**Work required**
As you write out the lines from the one containing "moved,turquoise flashlight,<273 191" through the last line of the records, keep them exact and leave out pictures.

━━━ Input material

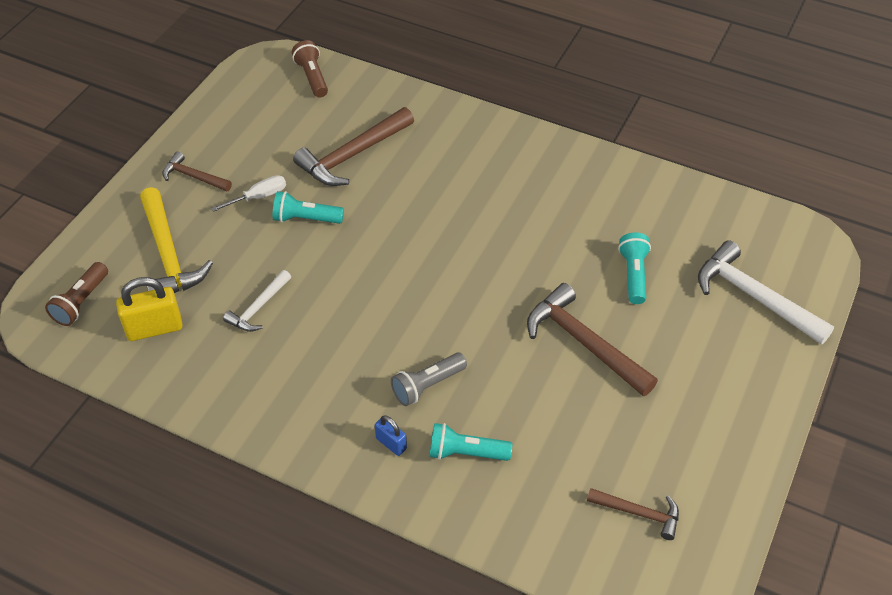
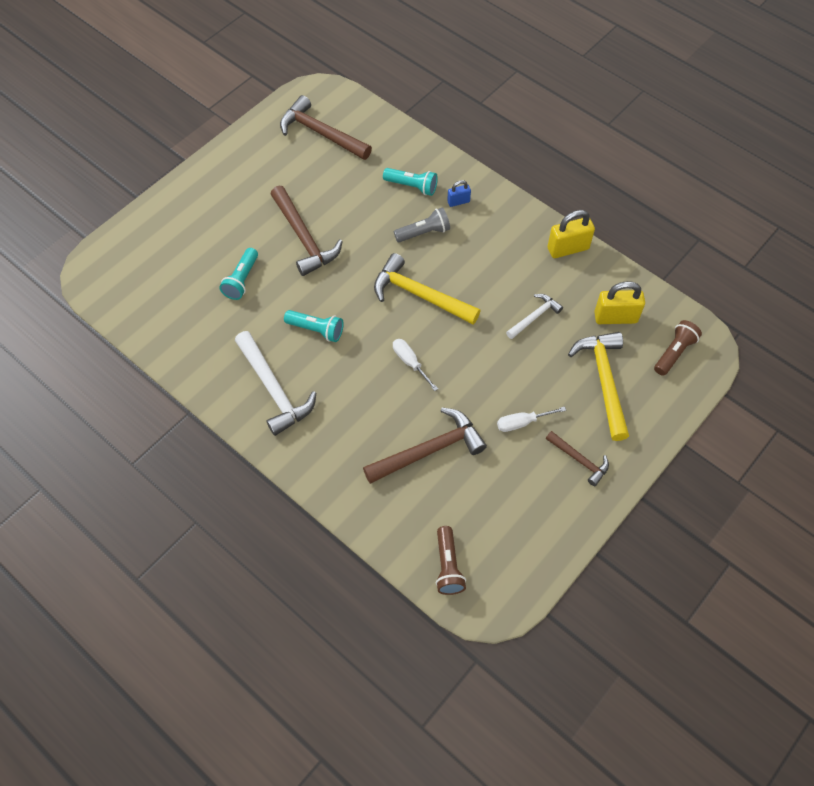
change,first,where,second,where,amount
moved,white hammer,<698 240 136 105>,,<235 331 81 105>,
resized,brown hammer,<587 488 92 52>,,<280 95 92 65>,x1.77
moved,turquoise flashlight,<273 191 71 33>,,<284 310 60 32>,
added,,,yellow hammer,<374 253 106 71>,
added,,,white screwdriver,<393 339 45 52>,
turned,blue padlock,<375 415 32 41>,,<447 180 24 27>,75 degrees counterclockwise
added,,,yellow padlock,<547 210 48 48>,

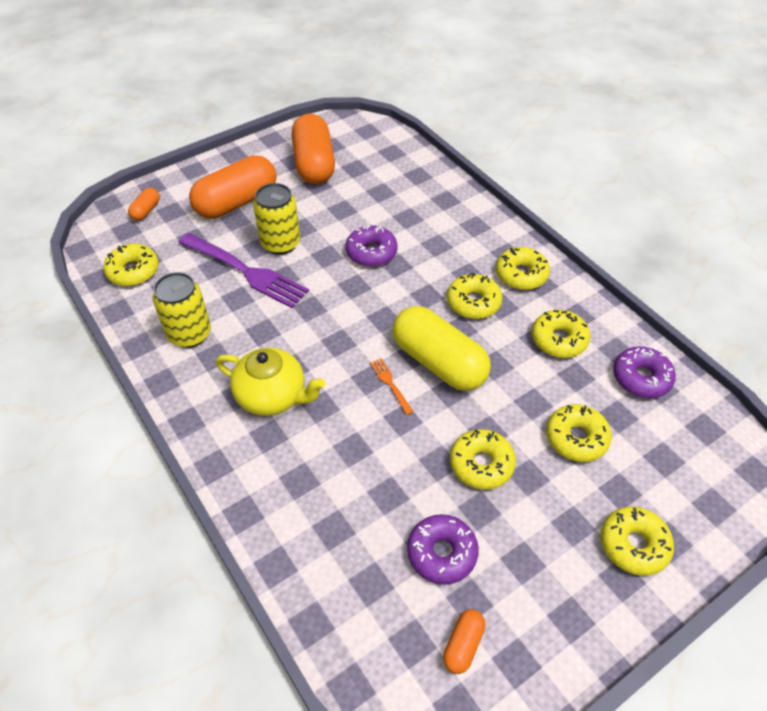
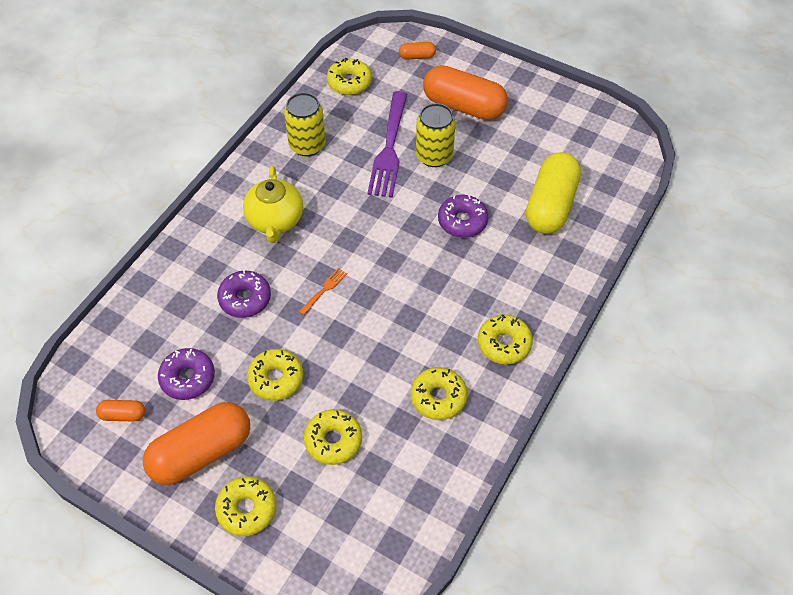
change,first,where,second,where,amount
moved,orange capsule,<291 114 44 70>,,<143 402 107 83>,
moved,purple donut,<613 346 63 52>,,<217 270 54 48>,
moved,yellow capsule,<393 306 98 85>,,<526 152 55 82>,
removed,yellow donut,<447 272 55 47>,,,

━━━━━━

**Written solution**
moved,turquoise flashlight,<273 191 71 33>,,<284 310 60 32>,
added,,,yellow hammer,<374 253 106 71>,
added,,,white screwdriver,<393 339 45 52>,
turned,blue padlock,<375 415 32 41>,,<447 180 24 27>,75 degrees counterclockwise
added,,,yellow padlock,<547 210 48 48>,

change,first,where,second,where,amount
moved,orange capsule,<291 114 44 70>,,<143 402 107 83>,
moved,purple donut,<613 346 63 52>,,<217 270 54 48>,
moved,yellow capsule,<393 306 98 85>,,<526 152 55 82>,
removed,yellow donut,<447 272 55 47>,,,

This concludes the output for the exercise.